━━━ RECORDS FOR THE TASK ━━━
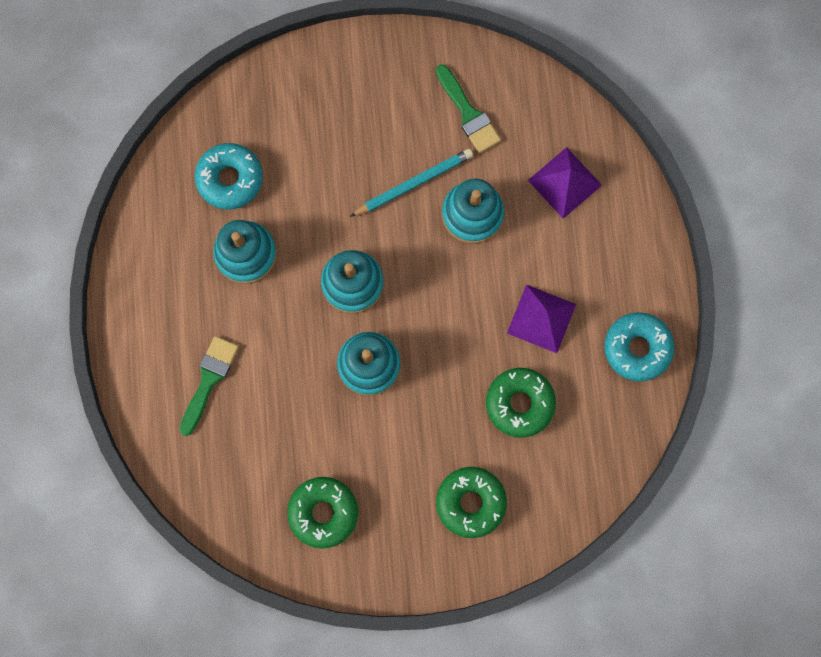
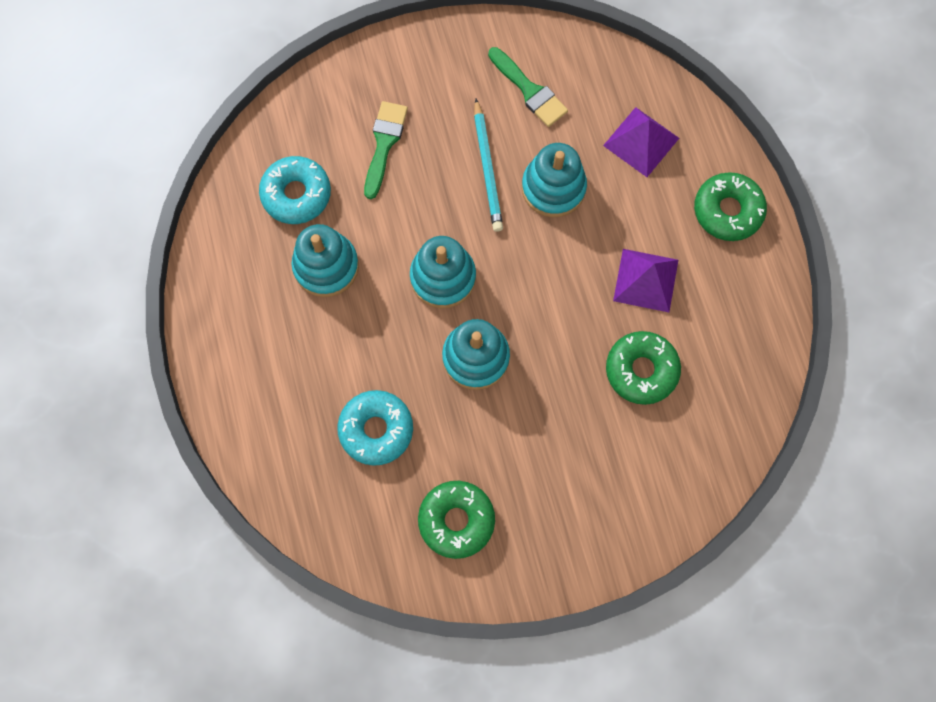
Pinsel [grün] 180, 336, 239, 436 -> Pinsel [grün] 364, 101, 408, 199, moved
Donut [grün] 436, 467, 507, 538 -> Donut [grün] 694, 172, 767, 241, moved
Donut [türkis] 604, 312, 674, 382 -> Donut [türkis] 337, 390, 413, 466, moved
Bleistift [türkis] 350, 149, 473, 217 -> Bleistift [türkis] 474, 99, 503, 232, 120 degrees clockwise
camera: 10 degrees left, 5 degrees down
━━━
PROMPT —
All records above should be duplicated exactly, with the pictures omitted.

EXERCISE OUTPUT —
Pinsel [grün] 180, 336, 239, 436 -> Pinsel [grün] 364, 101, 408, 199, moved
Donut [grün] 436, 467, 507, 538 -> Donut [grün] 694, 172, 767, 241, moved
Donut [türkis] 604, 312, 674, 382 -> Donut [türkis] 337, 390, 413, 466, moved
Bleistift [türkis] 350, 149, 473, 217 -> Bleistift [türkis] 474, 99, 503, 232, 120 degrees clockwise
camera: 10 degrees left, 5 degrees down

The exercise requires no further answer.